--- Provided entries Enclosed Below ---
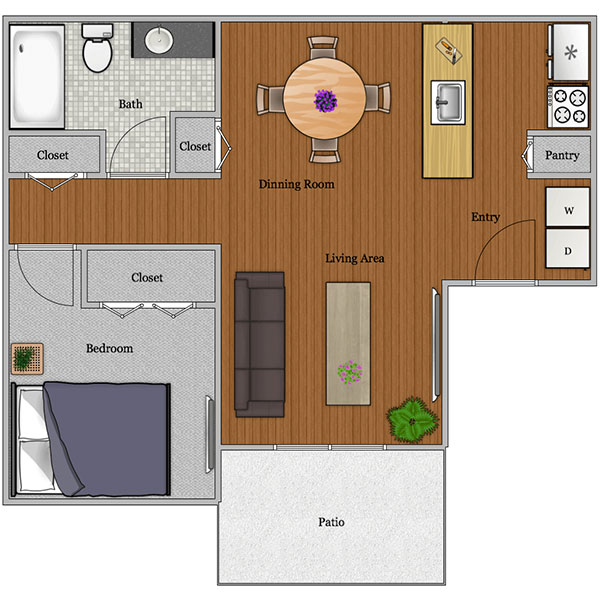
The image size is (600, 600). What are the coordinates of `places to sit` in the screenshot? It's located at (272, 388), (267, 347), (266, 305), (323, 147), (273, 98), (319, 51), (375, 100), (98, 57).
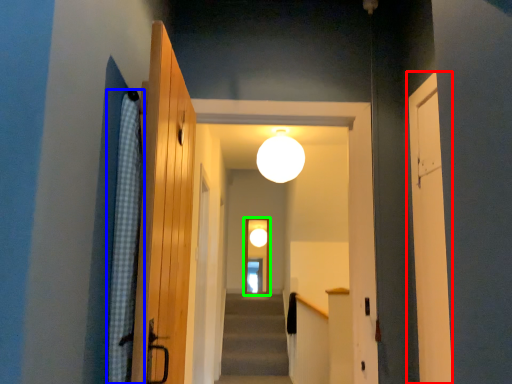
Question: Considering the real-world distances, which object is closest to door (highlighted by a red box)? curtain (highlighted by a blue box) or screen door (highlighted by a green box).

Choices:
 (A) curtain
 (B) screen door

Answer: (A)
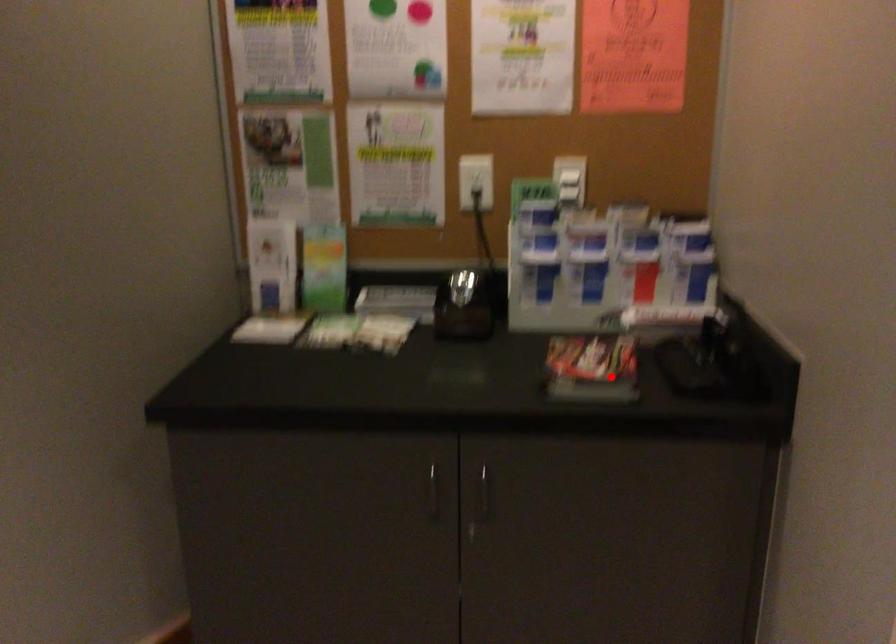
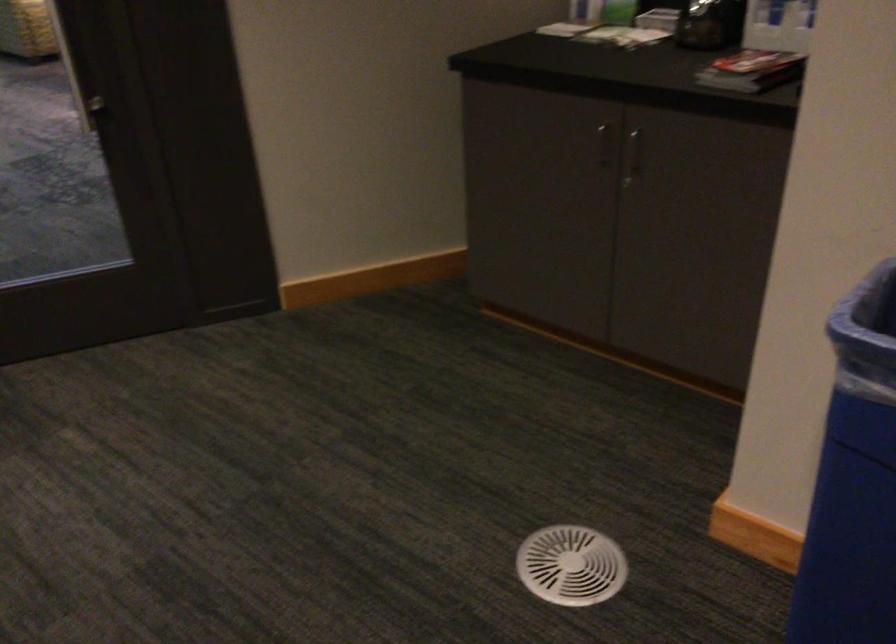
Question: A red point is marked in image1. In image2, is the corresponding 3D point closer to the camera or farther? Reply with the corresponding letter.

Choices:
 (A) The corresponding 3D point is closer.
 (B) The corresponding 3D point is farther.

Answer: (B)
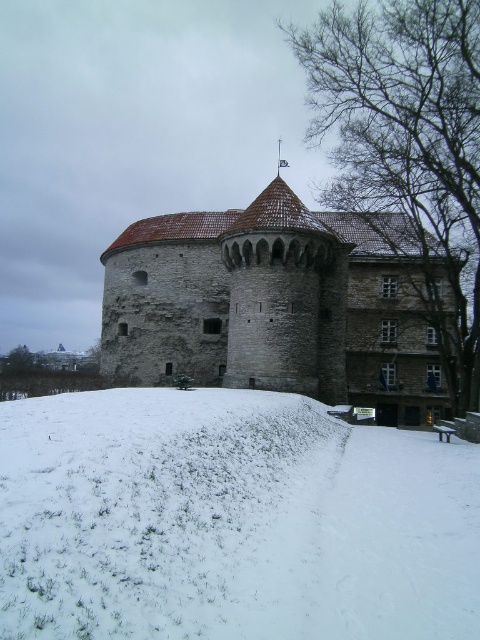
You are a delivery drone with a maximum flight range of 25 meters. You need to deliver a package from the white fluffy snow at lower center to the stone tower at center. Can you complete the delivery without needing a recharge?

The distance between the white fluffy snow at lower center and the stone tower at center is 27.25 meters, which exceeds the drone s 25 meter range. Therefore, the drone cannot complete the delivery without recharging.

You are an architect visiting this historic site. You need to determine if you can place a 2m tall model of the stone tower at center on the white fluffy snow at lower center without it being too large for the space. Can you do this?

The white fluffy snow at lower center is smaller than the stone tower at center. Since the model is 2m tall, which matches the original tower, but the snow area is smaller, it may not have enough space. Check the snow area dimensions first.

You are standing in front of the historic stone building and want to place a small decorative snowman exactly where the white fluffy snow at lower center is located. According to the coordinates provided, can you determine the exact position to place it?

The white fluffy snow at lower center is located at coordinates point (x=230, y=522), so you should place the snowman at that exact position.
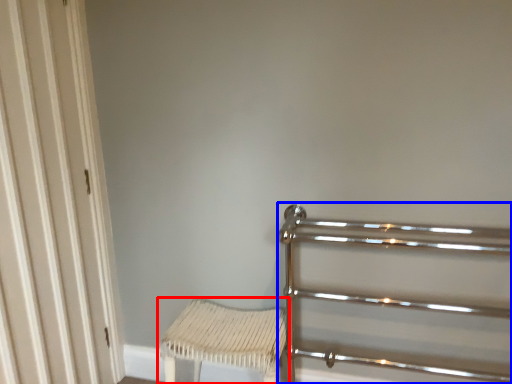
Question: Which object appears closest to the camera in this image, furniture (highlighted by a red box) or rail (highlighted by a blue box)?

Choices:
 (A) furniture
 (B) rail

Answer: (B)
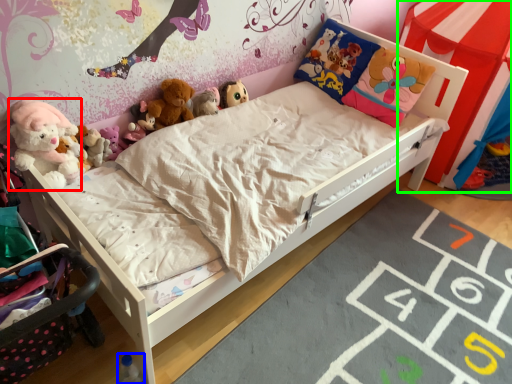
Question: Which object is the farthest from toy (highlighted by a red box)? Choose among these: toy (highlighted by a blue box) or canopy bed (highlighted by a green box).

Choices:
 (A) toy
 (B) canopy bed

Answer: (B)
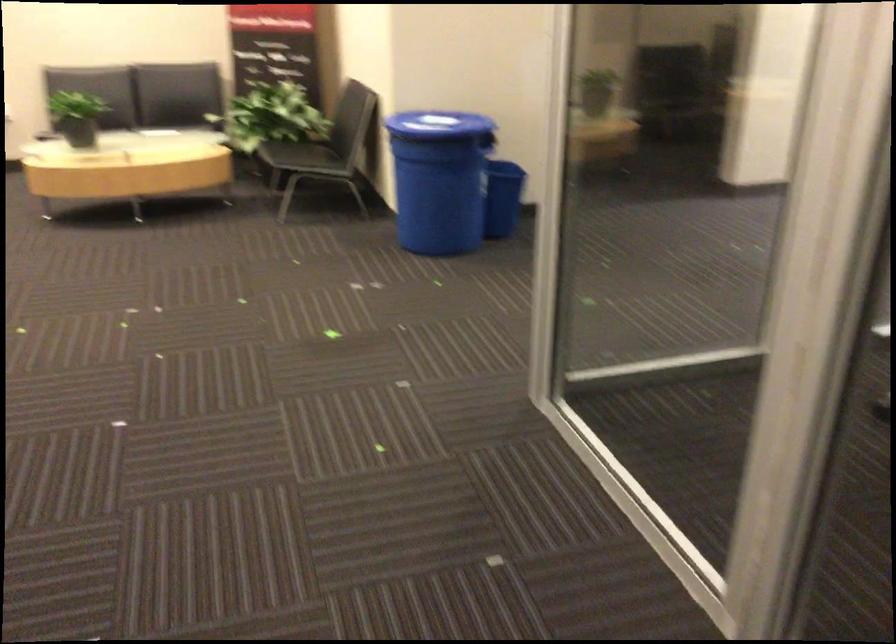
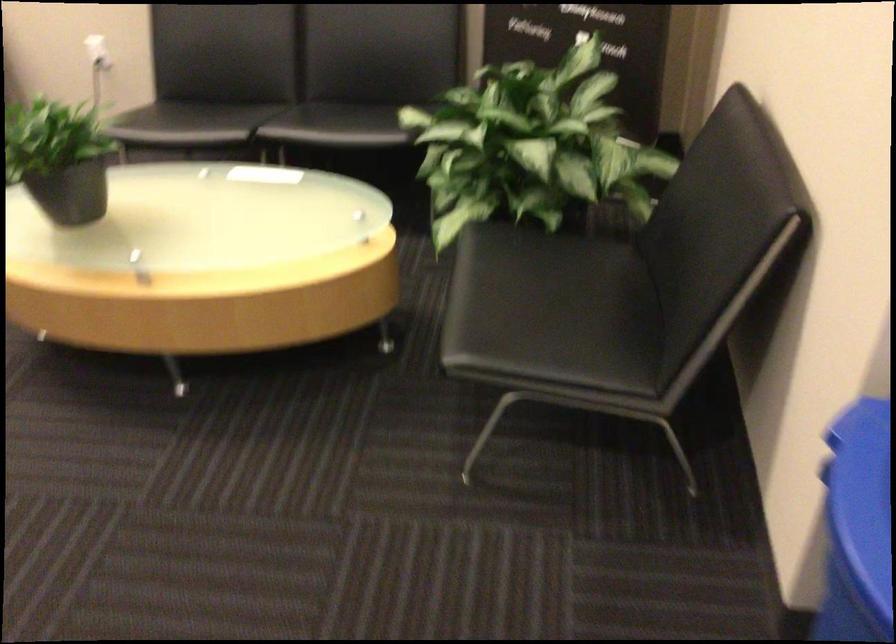
Question: In a continuous first-person perspective shot, in which direction is the camera moving?

Choices:
 (A) Left
 (B) Right
 (C) Forward
 (D) Backward

Answer: (C)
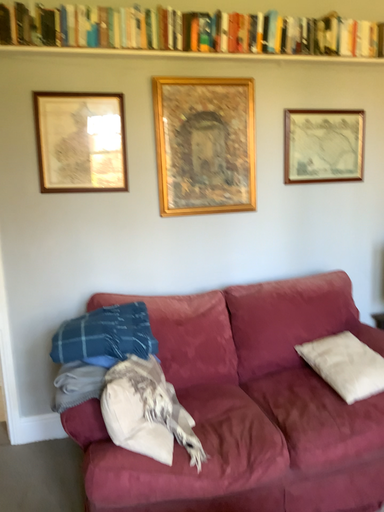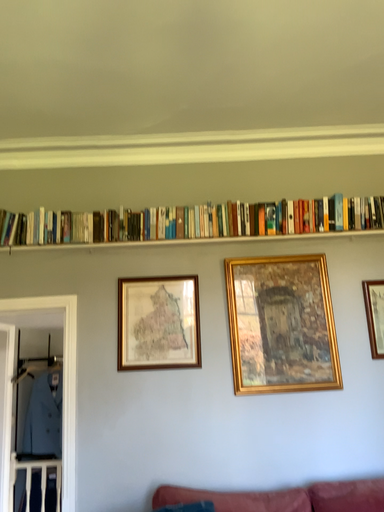
Question: How did the camera likely rotate when shooting the video?

Choices:
 (A) rotated downward
 (B) rotated upward

Answer: (B)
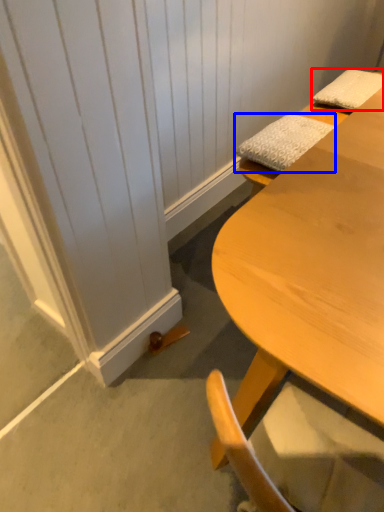
Question: Which of the following is the closest to the observer, pillow (highlighted by a red box) or pillow (highlighted by a blue box)?

Choices:
 (A) pillow
 (B) pillow

Answer: (B)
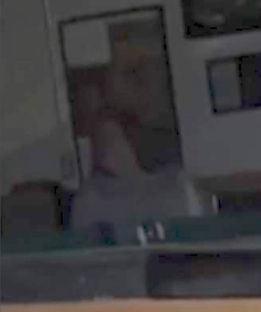
Find the location of a particular element. left corner is located at coordinates (0, 177).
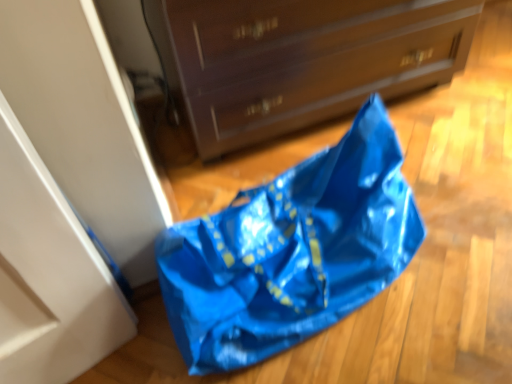
Locate an element on the screen. This screenshot has height=384, width=512. vacant space that is in between matte brown chest of drawers at center and blue plastic bag at lower center is located at coordinates (397, 144).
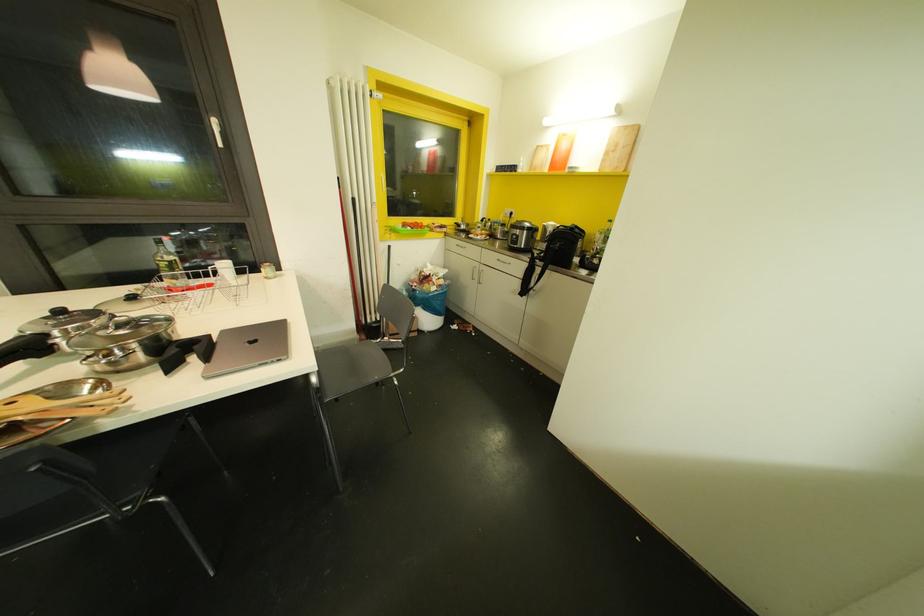
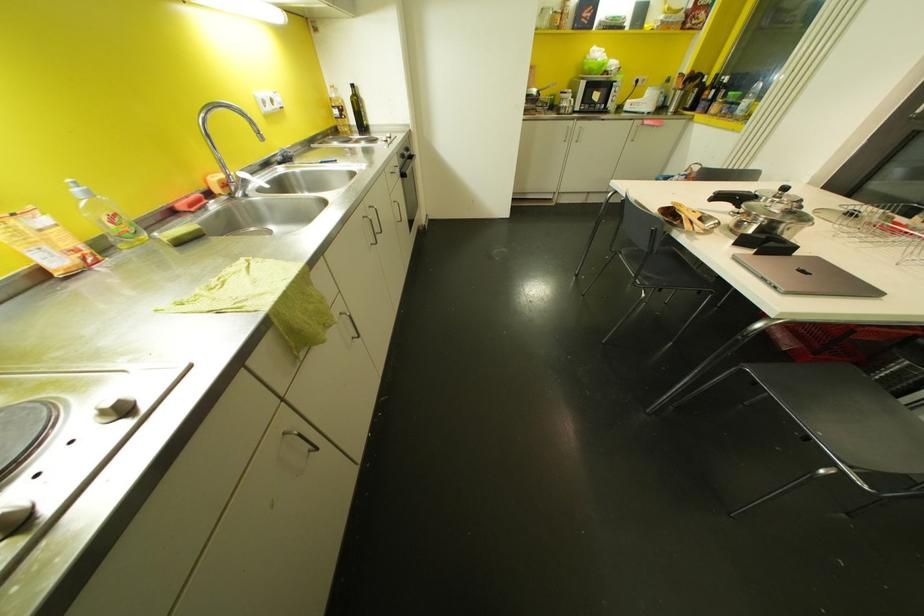
The point at (x=393, y=371) is marked in the first image. Where is the corresponding point in the second image?

(852, 467)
--- End of Enclosed Provided entries ---
● Instructions to follow
Rewrite the lines above, replacing every "camera" with "viewer" and leaving everything else unchanged. Leave out the pictures.

● Output of the exercise
The image size is (600, 600). What are the coordinates of `places to sit` in the screenshot? It's located at (272, 388), (267, 347), (266, 305), (323, 147), (273, 98), (319, 51), (375, 100), (98, 57).
Question: Considering the real-world distances, which object is closest to door (highlighted by a red box)? curtain (highlighted by a blue box) or screen door (highlighted by a green box).

Choices:
 (A) curtain
 (B) screen door

Answer: (A)
Question: A red point is marked in image1. In image2, is the corresponding 3D point closer to the viewer or farther? Reply with the corresponding letter.

Choices:
 (A) The corresponding 3D point is closer.
 (B) The corresponding 3D point is farther.

Answer: (B)
You are a delivery drone with a maximum flight range of 25 meters. You need to deliver a package from the white fluffy snow at lower center to the stone tower at center. Can you complete the delivery without needing a recharge?

The distance between the white fluffy snow at lower center and the stone tower at center is 27.25 meters, which exceeds the drone s 25 meter range. Therefore, the drone cannot complete the delivery without recharging.

You are an architect visiting this historic site. You need to determine if you can place a 2m tall model of the stone tower at center on the white fluffy snow at lower center without it being too large for the space. Can you do this?

The white fluffy snow at lower center is smaller than the stone tower at center. Since the model is 2m tall, which matches the original tower, but the snow area is smaller, it may not have enough space. Check the snow area dimensions first.

You are standing in front of the historic stone building and want to place a small decorative snowman exactly where the white fluffy snow at lower center is located. According to the coordinates provided, can you determine the exact position to place it?

The white fluffy snow at lower center is located at coordinates point (x=230, y=522), so you should place the snowman at that exact position.
Question: Which object appears closest to the viewer in this image, furniture (highlighted by a red box) or rail (highlighted by a blue box)?

Choices:
 (A) furniture
 (B) rail

Answer: (B)
Question: Which object is the farthest from toy (highlighted by a red box)? Choose among these: toy (highlighted by a blue box) or canopy bed (highlighted by a green box).

Choices:
 (A) toy
 (B) canopy bed

Answer: (B)
Question: In a continuous first-person perspective shot, in which direction is the viewer moving?

Choices:
 (A) Left
 (B) Right
 (C) Forward
 (D) Backward

Answer: (C)
Question: How did the viewer likely rotate when shooting the video?

Choices:
 (A) rotated downward
 (B) rotated upward

Answer: (B)
Question: Which of the following is the closest to the observer, pillow (highlighted by a red box) or pillow (highlighted by a blue box)?

Choices:
 (A) pillow
 (B) pillow

Answer: (B)
Find the location of a particular element. left corner is located at coordinates (0, 177).
Locate an element on the screen. This screenshot has height=384, width=512. vacant space that is in between matte brown chest of drawers at center and blue plastic bag at lower center is located at coordinates (397, 144).
The point at (x=393, y=371) is marked in the first image. Where is the corresponding point in the second image?

(852, 467)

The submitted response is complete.